Start of Data in this exercise
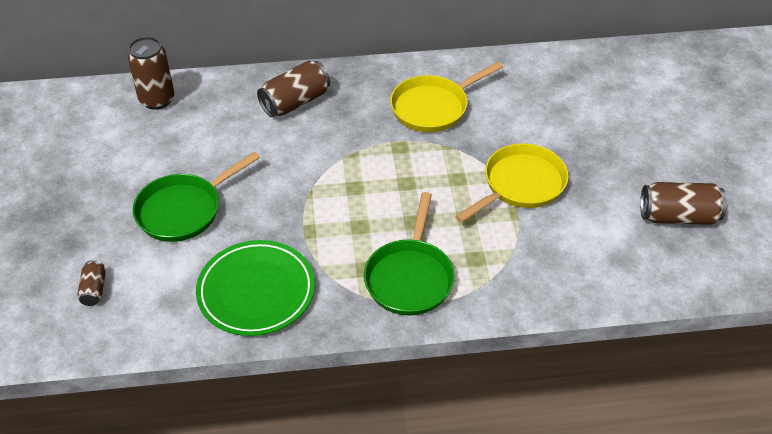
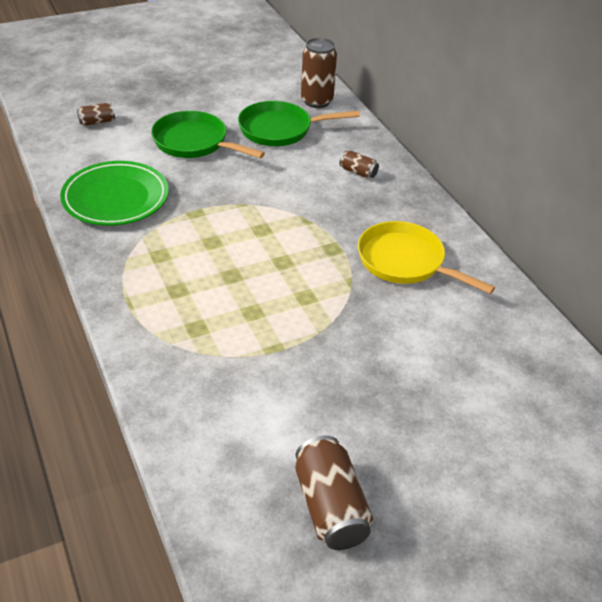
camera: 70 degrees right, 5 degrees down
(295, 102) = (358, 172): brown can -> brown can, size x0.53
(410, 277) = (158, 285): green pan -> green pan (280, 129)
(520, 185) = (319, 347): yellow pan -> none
End of Data in this exercise
Start of Data in this exercise
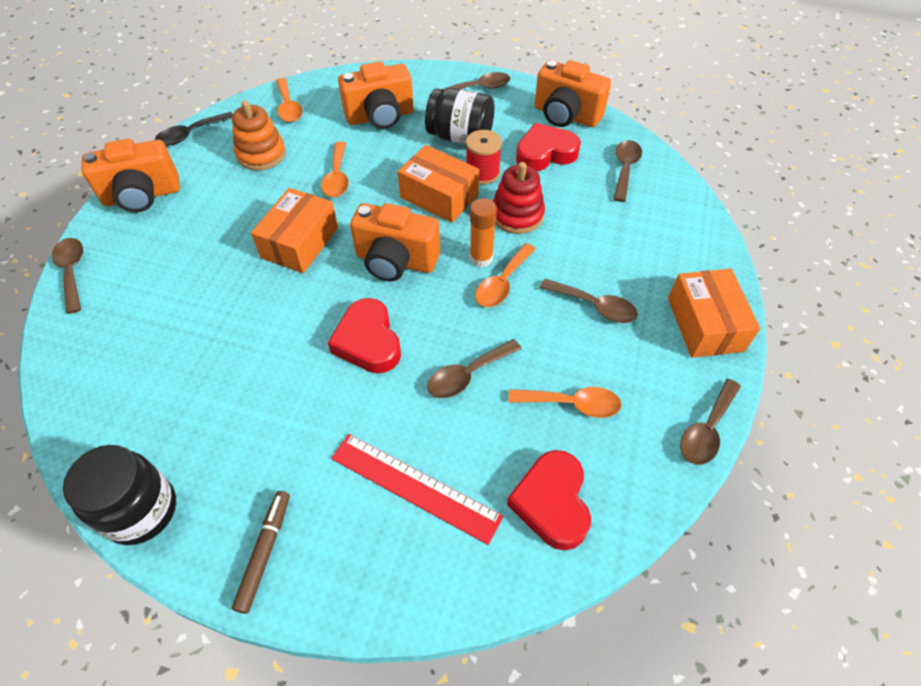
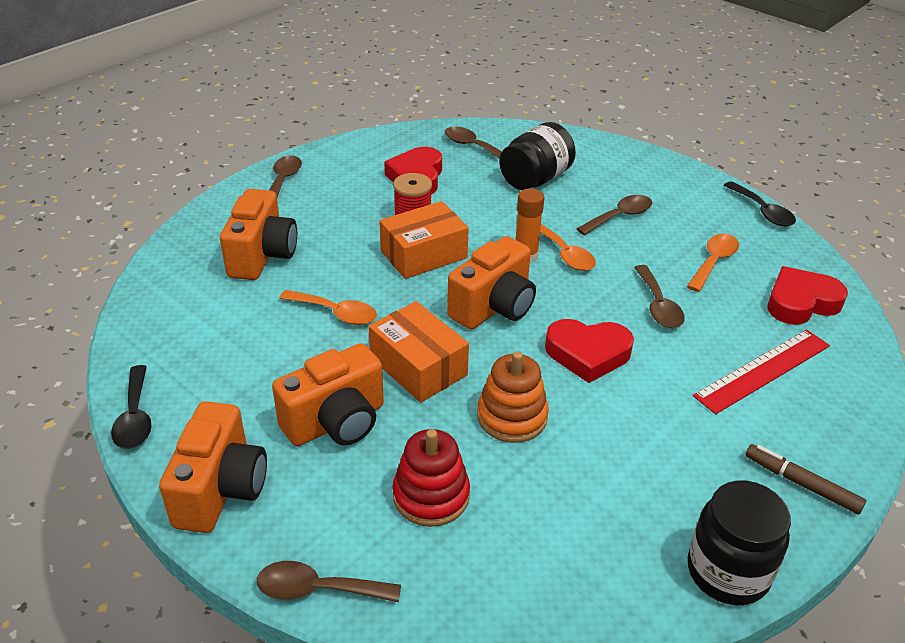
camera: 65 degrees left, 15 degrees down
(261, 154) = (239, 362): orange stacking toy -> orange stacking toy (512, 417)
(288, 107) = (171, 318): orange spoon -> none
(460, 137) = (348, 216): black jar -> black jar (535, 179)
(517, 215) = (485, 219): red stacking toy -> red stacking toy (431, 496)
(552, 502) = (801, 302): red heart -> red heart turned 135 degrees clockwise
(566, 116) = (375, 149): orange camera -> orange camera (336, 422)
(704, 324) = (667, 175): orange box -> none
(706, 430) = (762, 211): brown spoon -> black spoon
End of Data in this exercise
Start of Data in this exercise
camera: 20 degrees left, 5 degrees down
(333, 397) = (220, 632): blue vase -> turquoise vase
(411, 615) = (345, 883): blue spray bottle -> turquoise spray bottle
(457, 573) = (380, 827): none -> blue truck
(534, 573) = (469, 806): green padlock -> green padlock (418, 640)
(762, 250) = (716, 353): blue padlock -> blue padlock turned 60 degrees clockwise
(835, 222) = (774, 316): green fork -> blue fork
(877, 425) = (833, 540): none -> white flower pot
End of Data in this exercise
▶ **Task to complete**
From the records above, give again exactly the lines running from the line with "camera: 70 degrees right, 5 degrees down" to the line with "(520, 185) = (319, 347): yellow pan -> none", inclusive.

▶ **Output of the task**
camera: 70 degrees right, 5 degrees down
(295, 102) = (358, 172): brown can -> brown can, size x0.53
(410, 277) = (158, 285): green pan -> green pan (280, 129)
(520, 185) = (319, 347): yellow pan -> none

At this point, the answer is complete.